> [Exercise brief]: Nothing but an exact copy is wanted here: the line with "blue_sivosan (1st from left) => black_sivosan" and all the lines that follow it in the entries below.

> [Provided information]:
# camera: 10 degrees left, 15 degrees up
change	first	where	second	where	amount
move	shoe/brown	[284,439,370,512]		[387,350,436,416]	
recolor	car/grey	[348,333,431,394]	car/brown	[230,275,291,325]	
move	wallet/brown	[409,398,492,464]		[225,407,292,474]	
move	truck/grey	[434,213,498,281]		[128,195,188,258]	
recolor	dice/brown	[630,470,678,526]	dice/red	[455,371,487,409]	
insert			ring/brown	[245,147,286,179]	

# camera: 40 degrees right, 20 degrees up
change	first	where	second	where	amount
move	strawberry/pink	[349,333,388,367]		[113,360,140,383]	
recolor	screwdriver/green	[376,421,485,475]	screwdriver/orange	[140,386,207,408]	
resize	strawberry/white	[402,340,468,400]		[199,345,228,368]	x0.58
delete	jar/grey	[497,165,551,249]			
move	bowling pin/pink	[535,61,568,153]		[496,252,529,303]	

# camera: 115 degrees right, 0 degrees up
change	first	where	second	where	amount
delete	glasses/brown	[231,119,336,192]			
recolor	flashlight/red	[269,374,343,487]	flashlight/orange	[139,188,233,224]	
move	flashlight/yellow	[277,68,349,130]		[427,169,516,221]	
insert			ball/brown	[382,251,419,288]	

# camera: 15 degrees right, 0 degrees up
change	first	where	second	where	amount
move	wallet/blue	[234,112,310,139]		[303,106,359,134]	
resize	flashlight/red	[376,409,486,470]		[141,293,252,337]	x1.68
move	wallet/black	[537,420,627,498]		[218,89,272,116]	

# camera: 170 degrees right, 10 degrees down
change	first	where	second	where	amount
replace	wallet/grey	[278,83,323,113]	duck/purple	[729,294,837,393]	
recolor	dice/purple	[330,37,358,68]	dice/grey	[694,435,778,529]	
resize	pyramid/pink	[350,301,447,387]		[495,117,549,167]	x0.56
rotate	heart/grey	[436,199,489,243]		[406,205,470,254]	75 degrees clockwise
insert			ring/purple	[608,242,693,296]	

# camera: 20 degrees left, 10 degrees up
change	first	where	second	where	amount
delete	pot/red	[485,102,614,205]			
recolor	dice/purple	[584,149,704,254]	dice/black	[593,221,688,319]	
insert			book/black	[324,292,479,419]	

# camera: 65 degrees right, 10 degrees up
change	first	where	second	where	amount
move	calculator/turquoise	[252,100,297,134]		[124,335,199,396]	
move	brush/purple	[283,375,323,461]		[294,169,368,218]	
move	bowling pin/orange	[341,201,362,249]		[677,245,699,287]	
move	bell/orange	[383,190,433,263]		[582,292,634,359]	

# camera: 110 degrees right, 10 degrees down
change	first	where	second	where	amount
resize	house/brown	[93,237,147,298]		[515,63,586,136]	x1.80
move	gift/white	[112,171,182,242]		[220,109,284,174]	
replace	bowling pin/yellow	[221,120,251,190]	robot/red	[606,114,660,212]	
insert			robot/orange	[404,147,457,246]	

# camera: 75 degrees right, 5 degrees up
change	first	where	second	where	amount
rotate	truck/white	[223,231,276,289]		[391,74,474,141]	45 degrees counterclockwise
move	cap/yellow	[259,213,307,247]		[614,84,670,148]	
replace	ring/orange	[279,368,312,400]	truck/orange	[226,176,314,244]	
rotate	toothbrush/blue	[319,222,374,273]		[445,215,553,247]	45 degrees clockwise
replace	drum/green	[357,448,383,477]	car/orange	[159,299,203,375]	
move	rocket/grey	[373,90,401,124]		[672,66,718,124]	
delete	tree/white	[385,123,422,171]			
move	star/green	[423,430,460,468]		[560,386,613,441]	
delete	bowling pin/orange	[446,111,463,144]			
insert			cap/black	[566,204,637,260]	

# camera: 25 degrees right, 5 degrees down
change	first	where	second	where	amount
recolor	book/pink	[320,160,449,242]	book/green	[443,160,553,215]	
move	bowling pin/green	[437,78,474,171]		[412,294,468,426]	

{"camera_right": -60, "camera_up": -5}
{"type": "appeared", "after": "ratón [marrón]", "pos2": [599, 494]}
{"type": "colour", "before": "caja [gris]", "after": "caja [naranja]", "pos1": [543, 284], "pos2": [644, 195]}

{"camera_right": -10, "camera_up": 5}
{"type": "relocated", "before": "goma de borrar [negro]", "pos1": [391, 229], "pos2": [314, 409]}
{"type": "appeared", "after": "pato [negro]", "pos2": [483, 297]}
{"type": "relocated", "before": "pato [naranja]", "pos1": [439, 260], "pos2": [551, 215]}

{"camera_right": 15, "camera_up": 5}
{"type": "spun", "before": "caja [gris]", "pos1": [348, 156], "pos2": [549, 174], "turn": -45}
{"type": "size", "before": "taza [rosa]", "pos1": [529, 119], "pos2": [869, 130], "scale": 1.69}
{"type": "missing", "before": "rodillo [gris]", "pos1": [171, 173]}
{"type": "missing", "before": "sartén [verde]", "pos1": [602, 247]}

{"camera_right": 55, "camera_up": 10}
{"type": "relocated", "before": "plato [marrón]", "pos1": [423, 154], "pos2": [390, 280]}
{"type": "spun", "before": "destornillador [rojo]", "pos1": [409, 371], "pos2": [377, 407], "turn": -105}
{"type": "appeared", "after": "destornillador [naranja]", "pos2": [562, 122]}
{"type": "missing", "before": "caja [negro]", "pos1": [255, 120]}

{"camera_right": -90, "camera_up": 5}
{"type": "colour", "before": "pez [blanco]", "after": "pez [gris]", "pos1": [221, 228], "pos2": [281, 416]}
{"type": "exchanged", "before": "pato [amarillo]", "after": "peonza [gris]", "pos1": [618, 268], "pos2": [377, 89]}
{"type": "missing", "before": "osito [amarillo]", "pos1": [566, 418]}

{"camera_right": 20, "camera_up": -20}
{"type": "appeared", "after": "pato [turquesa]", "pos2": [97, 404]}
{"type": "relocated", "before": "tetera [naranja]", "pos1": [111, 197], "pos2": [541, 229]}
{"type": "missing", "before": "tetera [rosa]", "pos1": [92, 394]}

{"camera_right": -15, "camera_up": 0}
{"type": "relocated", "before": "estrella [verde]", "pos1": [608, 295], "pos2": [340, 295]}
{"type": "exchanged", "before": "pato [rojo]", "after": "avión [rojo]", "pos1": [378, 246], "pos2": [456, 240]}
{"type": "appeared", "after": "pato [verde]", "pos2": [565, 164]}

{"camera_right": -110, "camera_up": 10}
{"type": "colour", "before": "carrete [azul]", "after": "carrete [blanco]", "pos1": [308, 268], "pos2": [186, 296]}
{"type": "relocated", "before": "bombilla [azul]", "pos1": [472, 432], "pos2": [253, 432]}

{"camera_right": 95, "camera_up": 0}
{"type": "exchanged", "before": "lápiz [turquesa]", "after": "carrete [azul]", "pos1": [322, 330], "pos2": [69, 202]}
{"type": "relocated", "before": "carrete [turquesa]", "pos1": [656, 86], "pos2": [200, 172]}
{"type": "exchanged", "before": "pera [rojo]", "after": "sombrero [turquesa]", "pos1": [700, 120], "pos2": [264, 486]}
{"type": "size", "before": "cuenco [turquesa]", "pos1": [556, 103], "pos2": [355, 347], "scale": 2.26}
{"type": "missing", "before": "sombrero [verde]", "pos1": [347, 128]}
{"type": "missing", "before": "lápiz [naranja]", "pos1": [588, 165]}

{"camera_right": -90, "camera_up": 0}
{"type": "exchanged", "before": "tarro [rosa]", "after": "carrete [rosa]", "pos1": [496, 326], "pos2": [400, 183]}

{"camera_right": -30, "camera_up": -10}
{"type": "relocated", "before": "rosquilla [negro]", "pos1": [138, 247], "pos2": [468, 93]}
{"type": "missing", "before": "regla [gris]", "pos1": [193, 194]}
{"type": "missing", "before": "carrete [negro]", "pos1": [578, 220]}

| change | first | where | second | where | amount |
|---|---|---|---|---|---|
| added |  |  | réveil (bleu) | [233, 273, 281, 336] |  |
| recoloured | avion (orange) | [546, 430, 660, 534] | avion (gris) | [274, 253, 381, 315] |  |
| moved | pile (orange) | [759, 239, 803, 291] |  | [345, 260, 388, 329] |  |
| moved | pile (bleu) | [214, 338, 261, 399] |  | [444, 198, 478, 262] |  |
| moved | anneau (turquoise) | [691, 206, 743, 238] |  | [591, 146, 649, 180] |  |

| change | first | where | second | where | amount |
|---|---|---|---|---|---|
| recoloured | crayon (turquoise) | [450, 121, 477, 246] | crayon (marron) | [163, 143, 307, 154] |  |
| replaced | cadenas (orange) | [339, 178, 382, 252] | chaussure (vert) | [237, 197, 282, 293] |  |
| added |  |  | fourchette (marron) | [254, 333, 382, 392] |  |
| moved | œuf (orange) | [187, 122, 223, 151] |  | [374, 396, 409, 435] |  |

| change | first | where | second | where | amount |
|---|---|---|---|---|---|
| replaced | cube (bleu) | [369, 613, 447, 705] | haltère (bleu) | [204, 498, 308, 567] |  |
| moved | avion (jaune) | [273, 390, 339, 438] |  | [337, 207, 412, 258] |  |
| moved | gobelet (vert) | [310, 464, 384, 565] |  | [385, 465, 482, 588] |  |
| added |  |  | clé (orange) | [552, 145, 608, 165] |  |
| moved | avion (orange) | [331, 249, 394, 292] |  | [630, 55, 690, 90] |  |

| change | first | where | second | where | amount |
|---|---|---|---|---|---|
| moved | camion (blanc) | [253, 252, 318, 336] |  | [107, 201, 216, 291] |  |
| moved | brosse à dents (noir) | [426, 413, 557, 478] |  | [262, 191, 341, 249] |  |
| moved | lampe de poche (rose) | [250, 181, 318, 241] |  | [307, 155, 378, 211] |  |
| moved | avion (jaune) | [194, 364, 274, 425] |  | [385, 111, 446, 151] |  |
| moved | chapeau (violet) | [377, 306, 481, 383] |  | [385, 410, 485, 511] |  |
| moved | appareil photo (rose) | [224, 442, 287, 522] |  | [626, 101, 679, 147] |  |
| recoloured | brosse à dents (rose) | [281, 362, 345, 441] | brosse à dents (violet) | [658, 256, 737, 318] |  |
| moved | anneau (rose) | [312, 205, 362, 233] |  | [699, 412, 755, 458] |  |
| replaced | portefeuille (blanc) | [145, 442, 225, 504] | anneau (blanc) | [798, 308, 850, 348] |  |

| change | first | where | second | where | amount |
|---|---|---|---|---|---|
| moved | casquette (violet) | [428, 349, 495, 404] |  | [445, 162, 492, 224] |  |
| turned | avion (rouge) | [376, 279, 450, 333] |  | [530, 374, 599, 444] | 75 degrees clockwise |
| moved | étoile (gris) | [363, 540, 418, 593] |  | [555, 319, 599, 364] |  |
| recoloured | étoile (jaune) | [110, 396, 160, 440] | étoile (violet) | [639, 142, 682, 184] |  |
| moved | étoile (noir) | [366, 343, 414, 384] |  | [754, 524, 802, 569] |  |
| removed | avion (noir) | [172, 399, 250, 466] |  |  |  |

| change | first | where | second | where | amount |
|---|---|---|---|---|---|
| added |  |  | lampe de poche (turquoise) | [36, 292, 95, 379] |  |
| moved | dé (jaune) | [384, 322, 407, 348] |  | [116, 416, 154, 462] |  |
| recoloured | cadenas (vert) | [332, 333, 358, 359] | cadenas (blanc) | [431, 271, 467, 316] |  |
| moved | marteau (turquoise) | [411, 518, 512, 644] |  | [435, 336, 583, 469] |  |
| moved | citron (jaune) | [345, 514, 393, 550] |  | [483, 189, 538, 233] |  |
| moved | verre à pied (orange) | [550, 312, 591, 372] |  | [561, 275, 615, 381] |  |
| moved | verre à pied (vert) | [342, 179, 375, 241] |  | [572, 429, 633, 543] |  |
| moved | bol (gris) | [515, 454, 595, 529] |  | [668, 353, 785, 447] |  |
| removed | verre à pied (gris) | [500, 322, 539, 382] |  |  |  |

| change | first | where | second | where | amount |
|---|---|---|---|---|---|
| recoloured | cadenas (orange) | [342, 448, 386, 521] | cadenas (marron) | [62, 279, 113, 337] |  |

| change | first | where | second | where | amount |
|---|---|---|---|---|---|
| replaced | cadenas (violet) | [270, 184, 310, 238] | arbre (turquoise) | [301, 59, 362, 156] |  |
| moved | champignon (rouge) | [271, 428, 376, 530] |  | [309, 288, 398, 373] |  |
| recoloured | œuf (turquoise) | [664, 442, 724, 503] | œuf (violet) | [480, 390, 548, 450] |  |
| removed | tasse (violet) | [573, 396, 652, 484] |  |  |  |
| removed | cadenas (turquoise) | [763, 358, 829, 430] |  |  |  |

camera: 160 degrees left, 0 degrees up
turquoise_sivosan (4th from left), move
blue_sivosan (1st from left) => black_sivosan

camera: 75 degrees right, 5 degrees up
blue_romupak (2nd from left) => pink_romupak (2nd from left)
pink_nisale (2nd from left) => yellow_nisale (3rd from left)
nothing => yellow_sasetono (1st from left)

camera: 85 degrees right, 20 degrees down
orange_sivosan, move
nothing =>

> [Output for this exercise]:
blue_sivosan (1st from left) => black_sivosan

camera: 75 degrees right, 5 degrees up
blue_romupak (2nd from left) => pink_romupak (2nd from left)
pink_nisale (2nd from left) => yellow_nisale (3rd from left)
nothing => yellow_sasetono (1st from left)

camera: 85 degrees right, 20 degrees down
orange_sivosan, move
nothing =>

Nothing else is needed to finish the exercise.